Please transcribe exactly the line that holds "grey brick C6:C7" and all lines that follow it to the end of the records below, omitting any pictures.
__________________________________________________
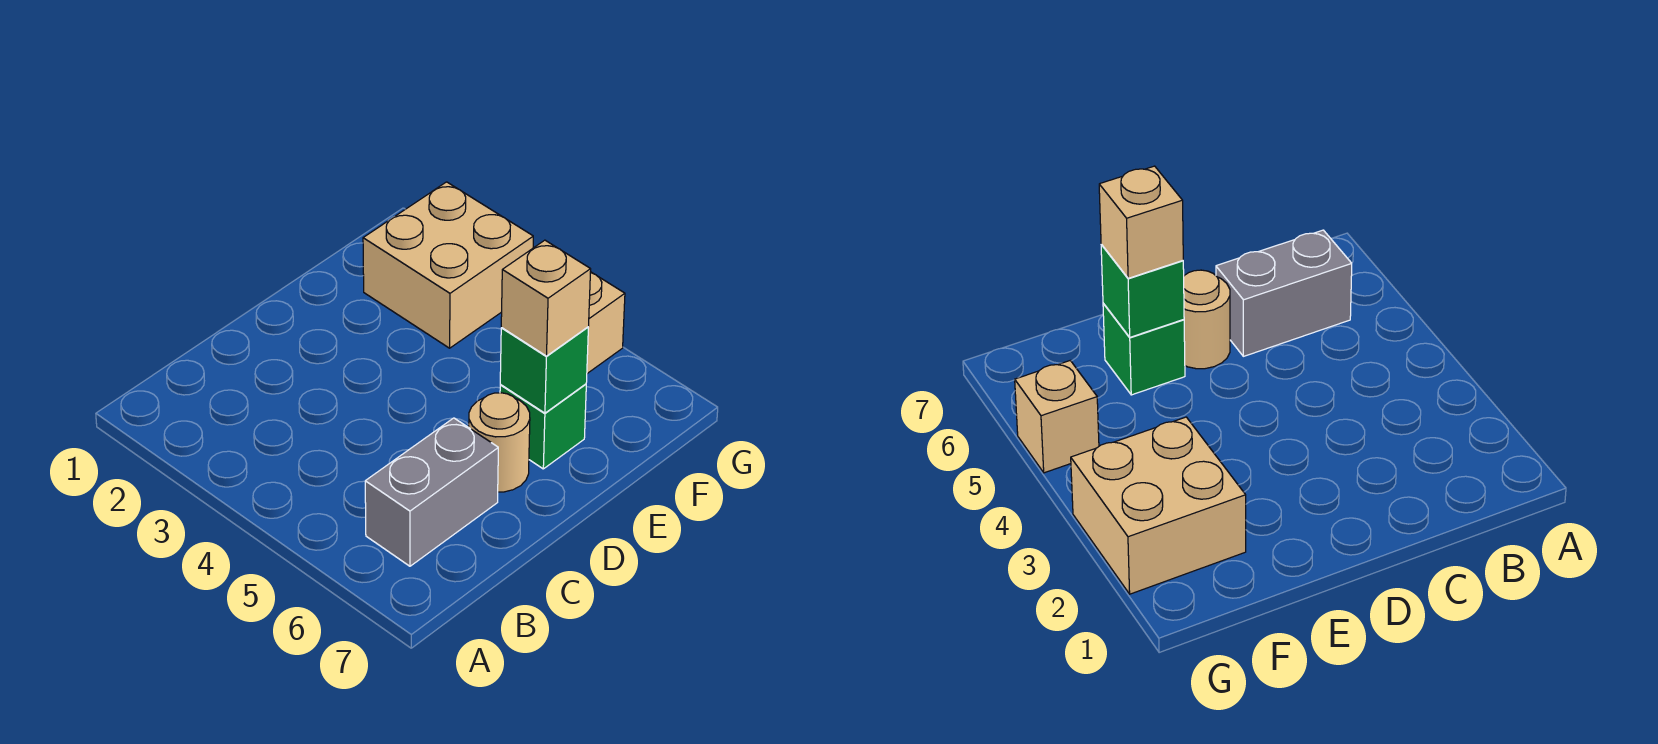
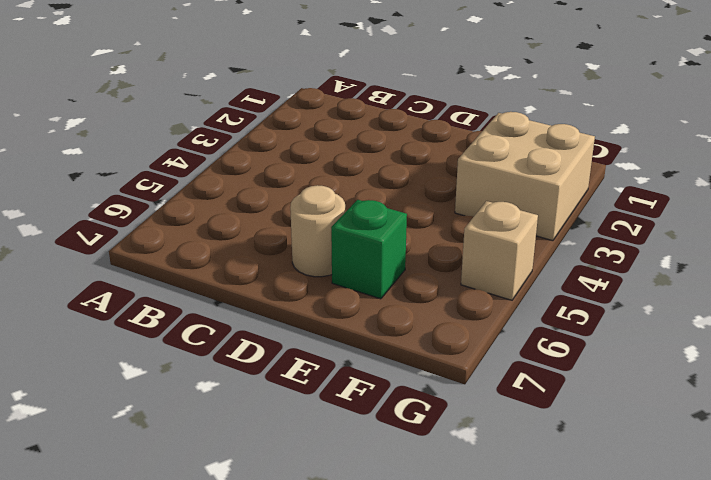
none -> grey brick B6:C6 level 1
none -> green brick E6 level 2

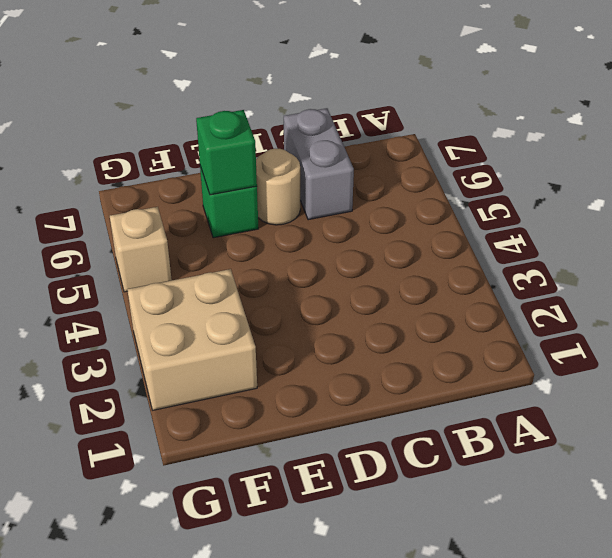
grey brick C6:C7 level 1 -> grey brick B6:C6 level 1
none -> tan brick E6 level 3

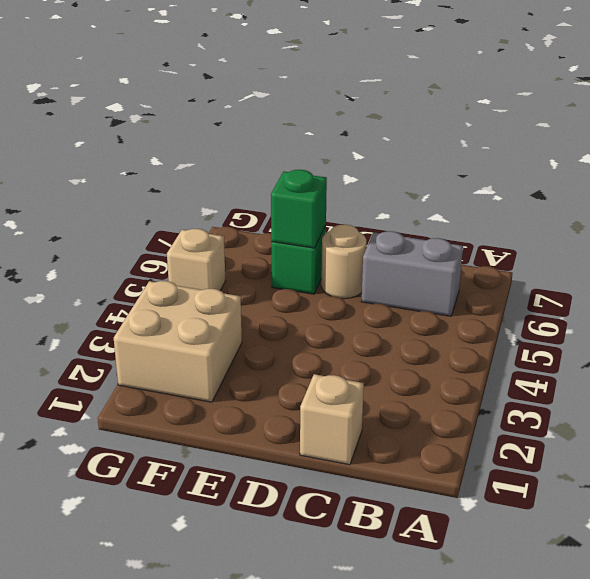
tan brick C1 level 1 -> tan brick E6 level 3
__________________________________________________
▶ _Response to the task_
grey brick C6:C7 level 1 -> grey brick B6:C6 level 1
none -> tan brick E6 level 3

tan brick C1 level 1 -> tan brick E6 level 3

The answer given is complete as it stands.